Your copy of the entries below should hold exactly the lines from the one containing "camera: 15 degrees right, 20 degrees up" to the one containing "- scaled: WhiteGlueStick", inclusive, and no pictures.

*** Extracted information ***

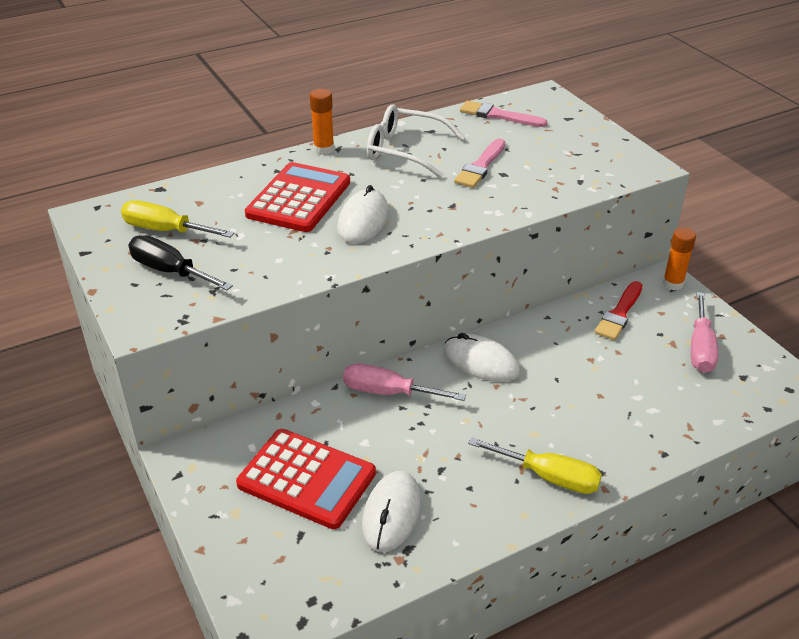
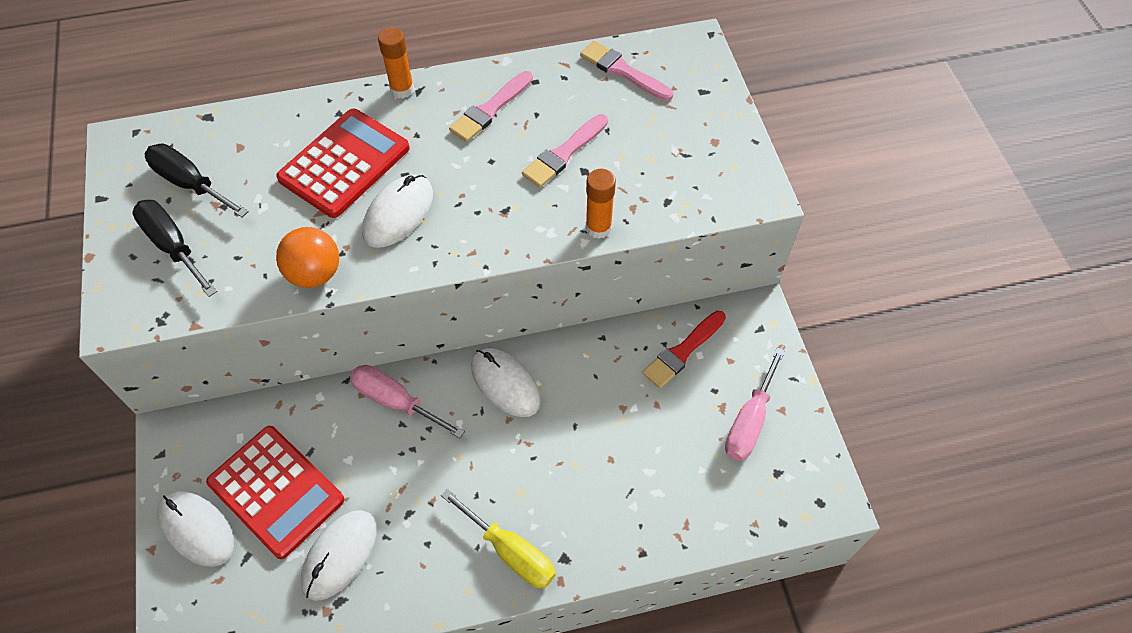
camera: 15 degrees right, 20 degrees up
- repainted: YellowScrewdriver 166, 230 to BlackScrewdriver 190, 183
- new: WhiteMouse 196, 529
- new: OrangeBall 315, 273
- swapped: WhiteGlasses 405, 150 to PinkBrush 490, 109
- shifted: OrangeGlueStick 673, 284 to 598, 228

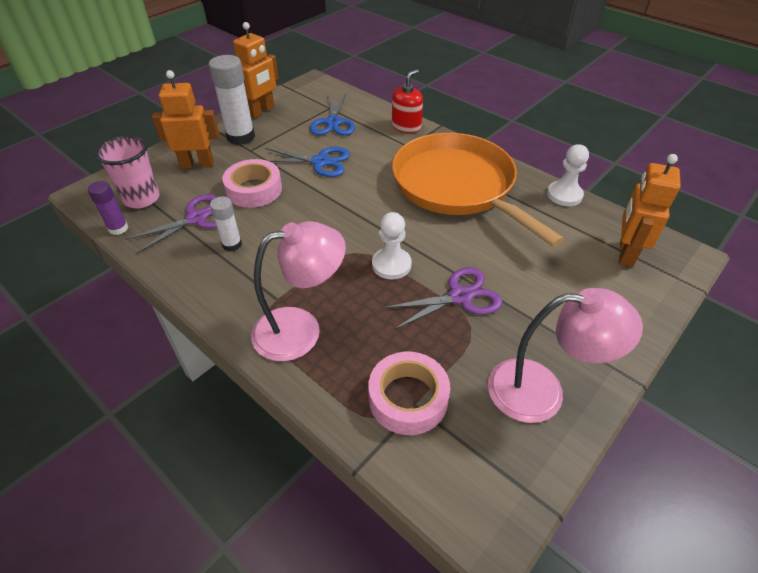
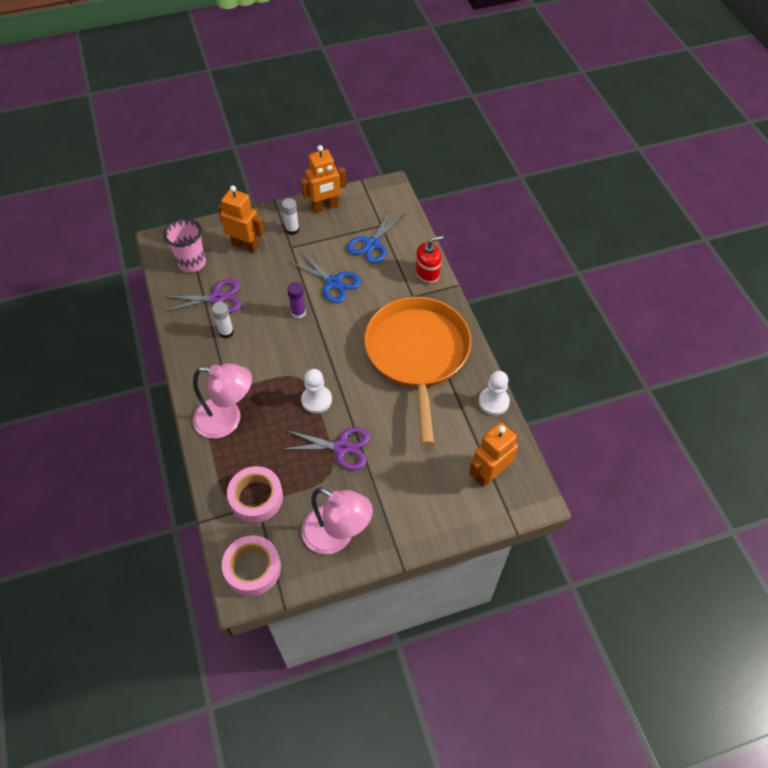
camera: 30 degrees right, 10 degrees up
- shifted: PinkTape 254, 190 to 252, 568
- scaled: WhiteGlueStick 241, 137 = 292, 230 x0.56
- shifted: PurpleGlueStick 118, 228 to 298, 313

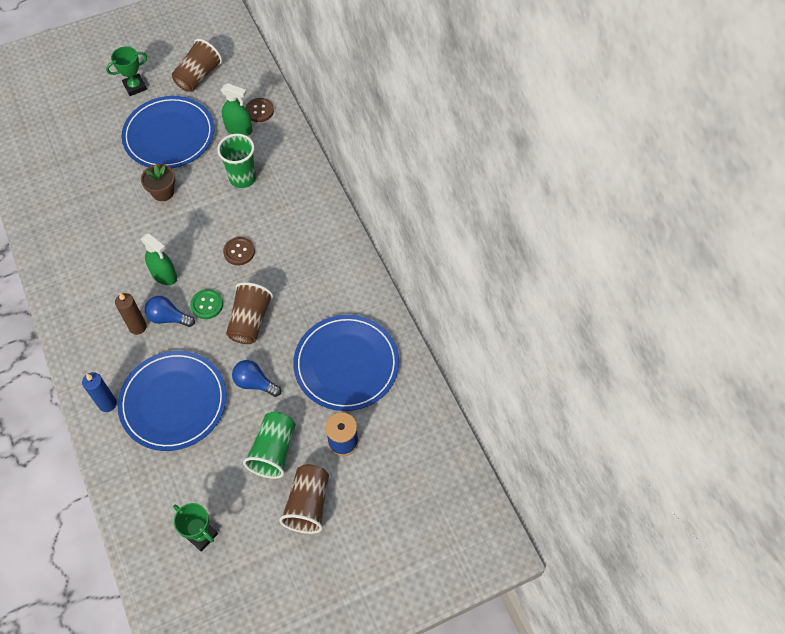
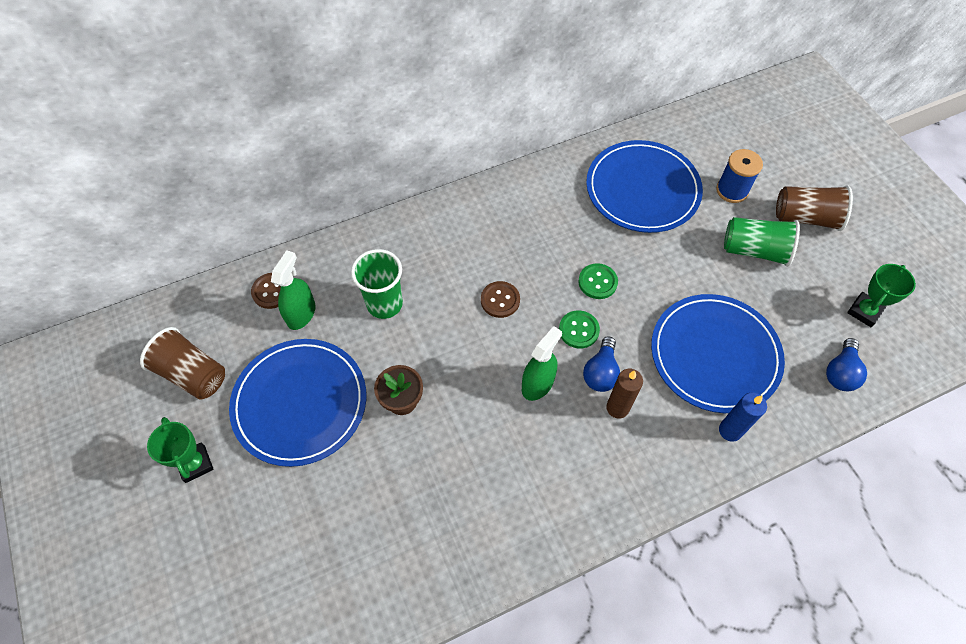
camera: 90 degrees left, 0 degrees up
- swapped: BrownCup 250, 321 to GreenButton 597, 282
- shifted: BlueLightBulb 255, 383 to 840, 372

*** End of Extracted information ***
*** Extracted information ***

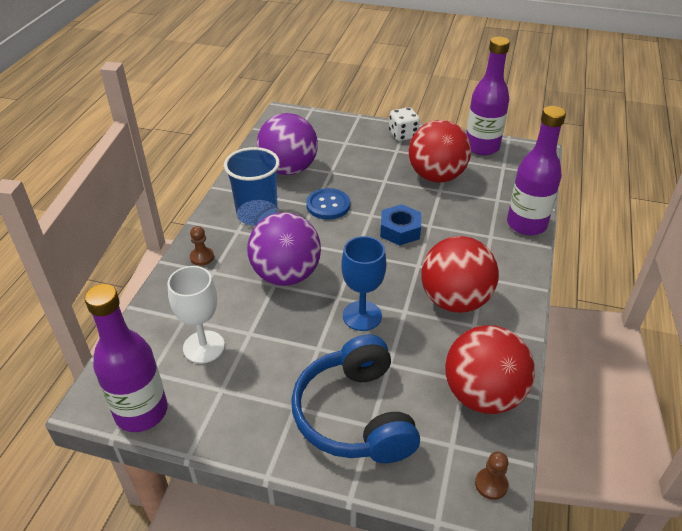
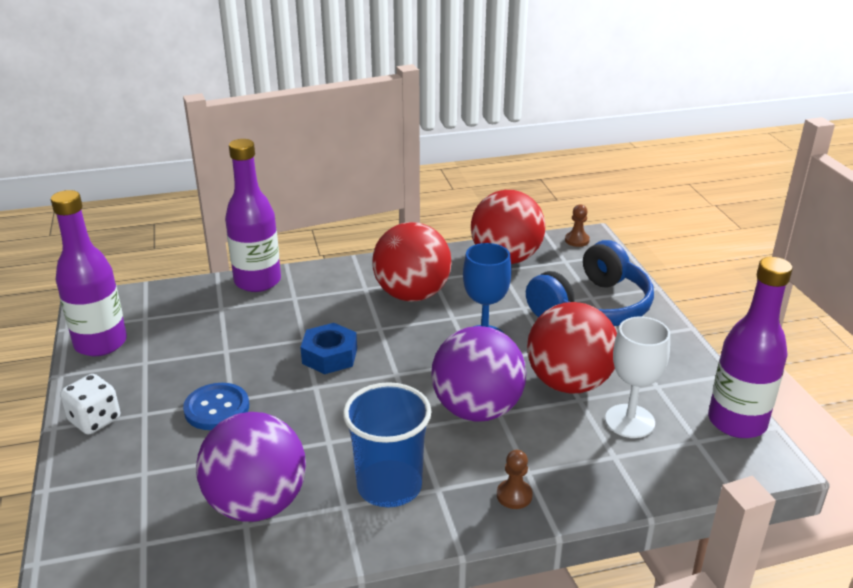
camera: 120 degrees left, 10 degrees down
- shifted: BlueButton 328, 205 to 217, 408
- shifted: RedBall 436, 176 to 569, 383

*** End of Extracted information ***

### [Result of this exercise]
camera: 15 degrees right, 20 degrees up
- repainted: YellowScrewdriver 166, 230 to BlackScrewdriver 190, 183
- new: WhiteMouse 196, 529
- new: OrangeBall 315, 273
- swapped: WhiteGlasses 405, 150 to PinkBrush 490, 109
- shifted: OrangeGlueStick 673, 284 to 598, 228

camera: 30 degrees right, 10 degrees up
- shifted: PinkTape 254, 190 to 252, 568
- scaled: WhiteGlueStick 241, 137 = 292, 230 x0.56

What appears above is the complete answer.